» WHAT YOU ARE ASKED TO DO
If a line below includes the string "AGND", copy it.

[Modification records]
>>

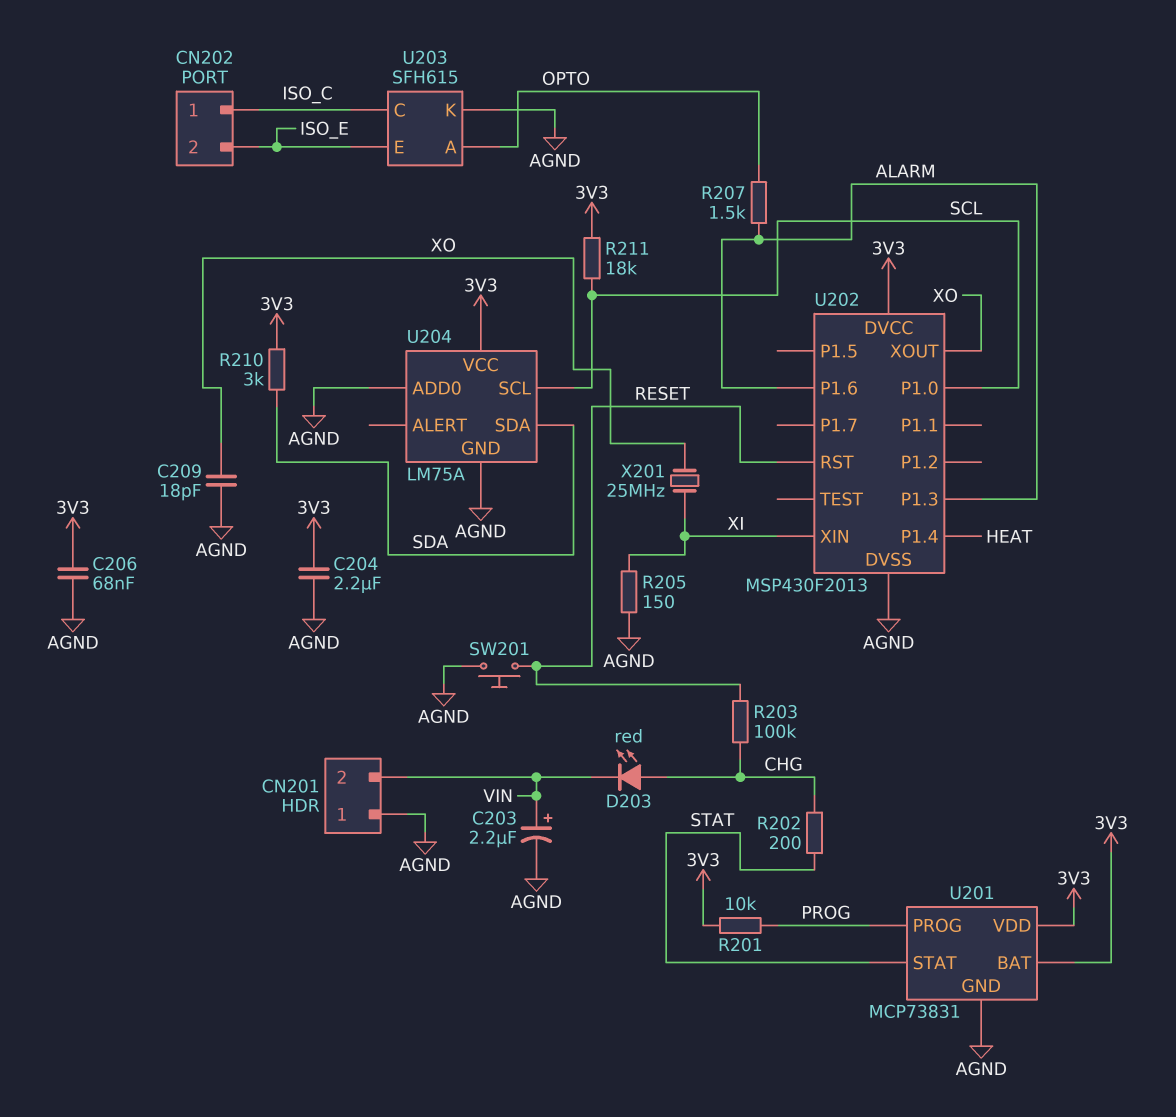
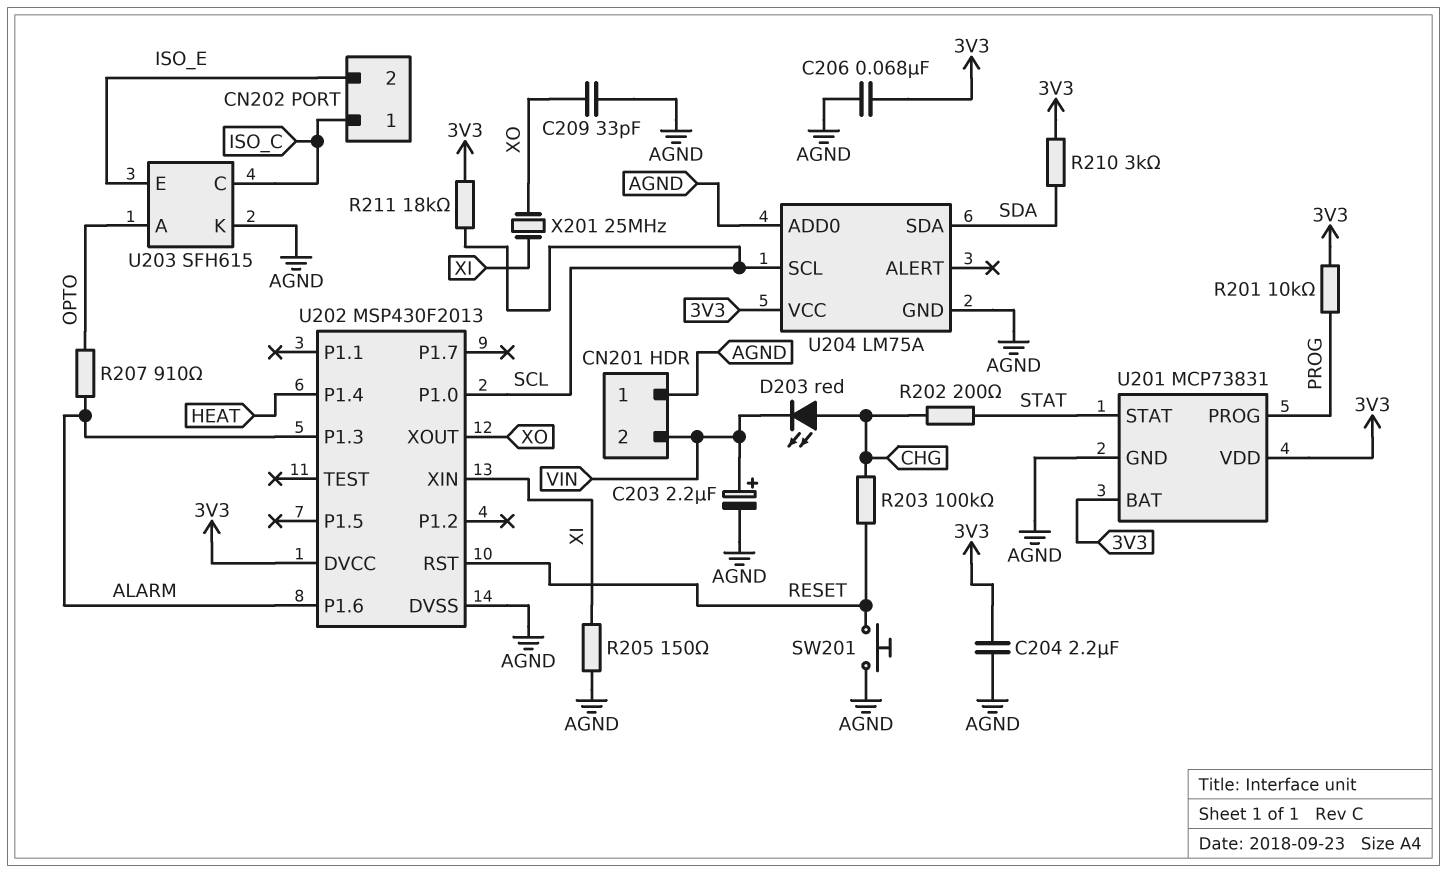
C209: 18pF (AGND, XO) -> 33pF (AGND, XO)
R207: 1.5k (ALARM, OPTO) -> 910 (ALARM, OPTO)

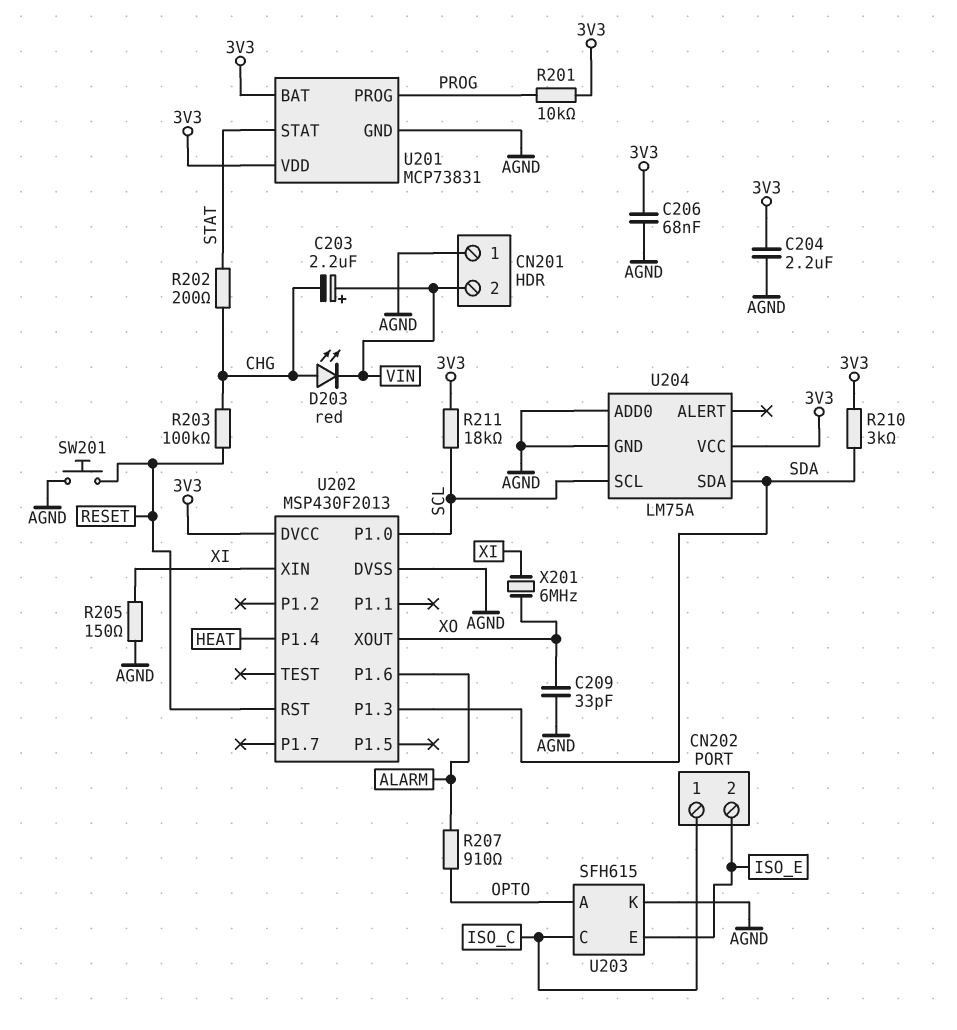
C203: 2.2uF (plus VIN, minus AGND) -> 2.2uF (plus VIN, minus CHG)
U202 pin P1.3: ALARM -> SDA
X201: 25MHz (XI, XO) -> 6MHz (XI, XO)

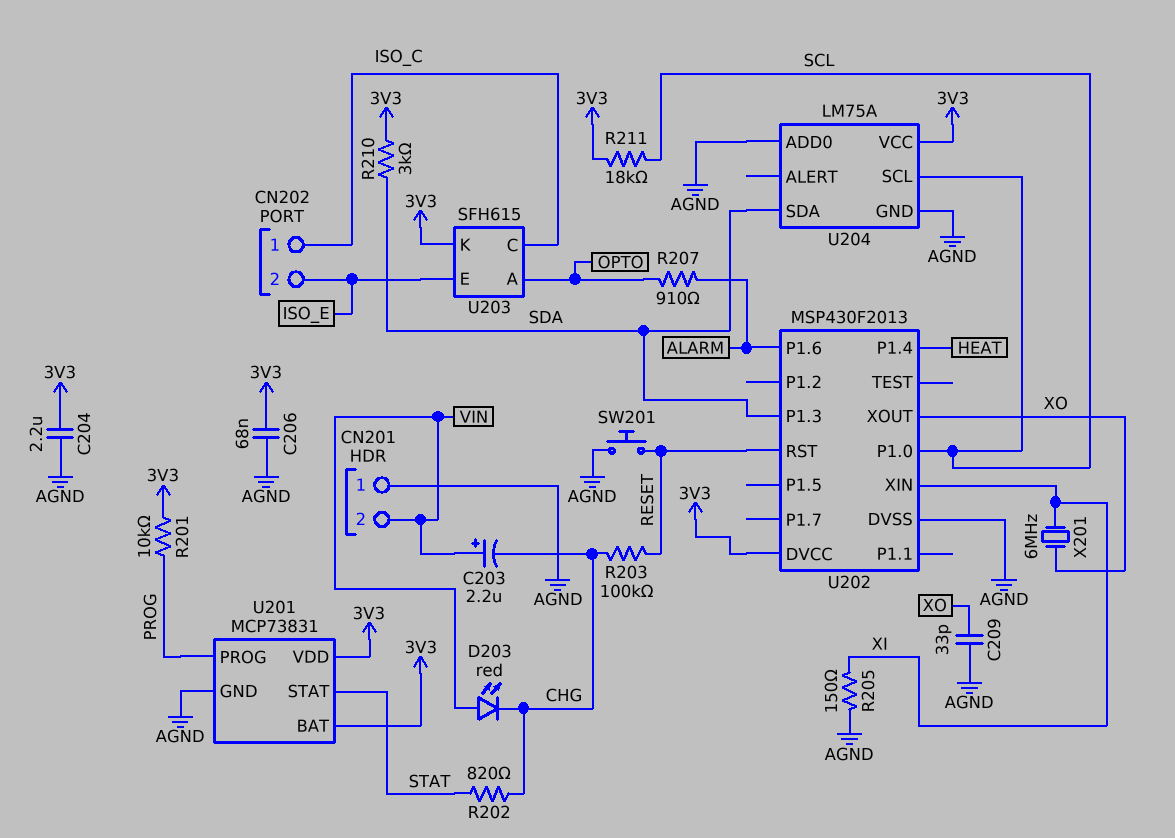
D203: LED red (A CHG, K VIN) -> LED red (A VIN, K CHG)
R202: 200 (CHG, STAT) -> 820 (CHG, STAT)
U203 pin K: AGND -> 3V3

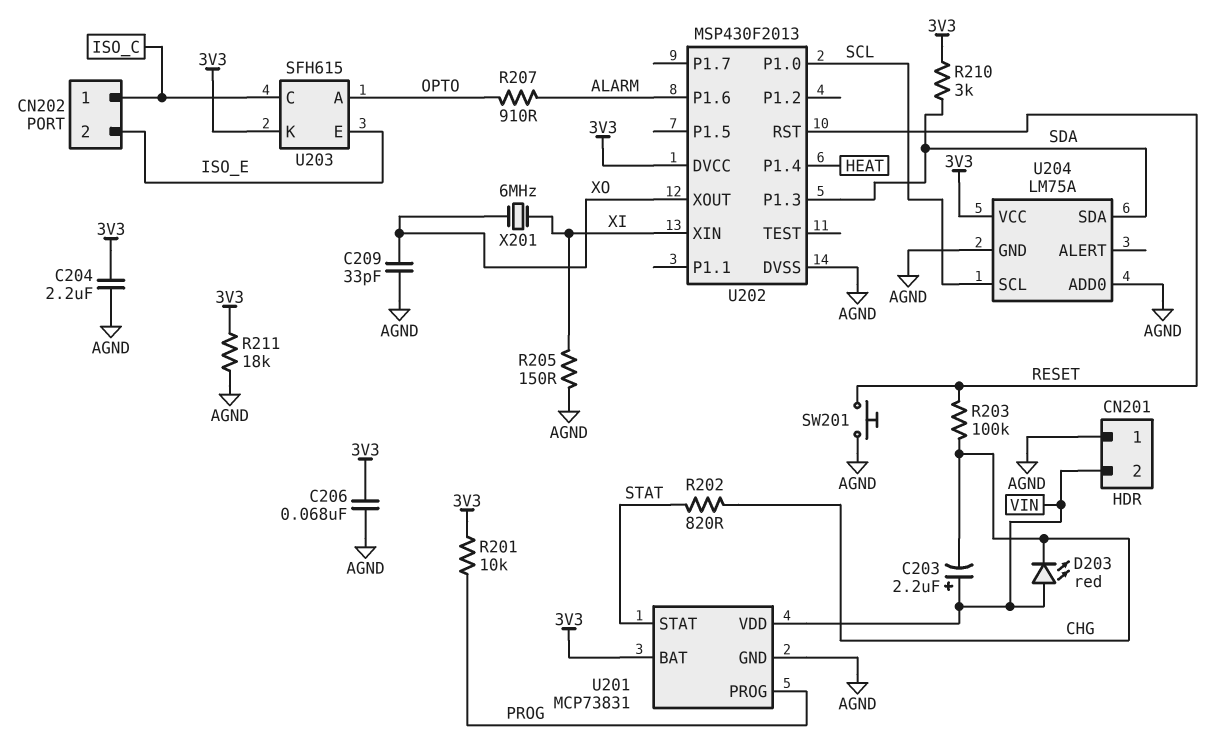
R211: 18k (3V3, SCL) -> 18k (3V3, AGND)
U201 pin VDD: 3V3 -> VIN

<<

» ANSWER TO THE EXERCISE
C209: 18pF (AGND, XO) -> 33pF (AGND, XO)
C203: 2.2uF (plus VIN, minus AGND) -> 2.2uF (plus VIN, minus CHG)
U203 pin K: AGND -> 3V3
R211: 18k (3V3, SCL) -> 18k (3V3, AGND)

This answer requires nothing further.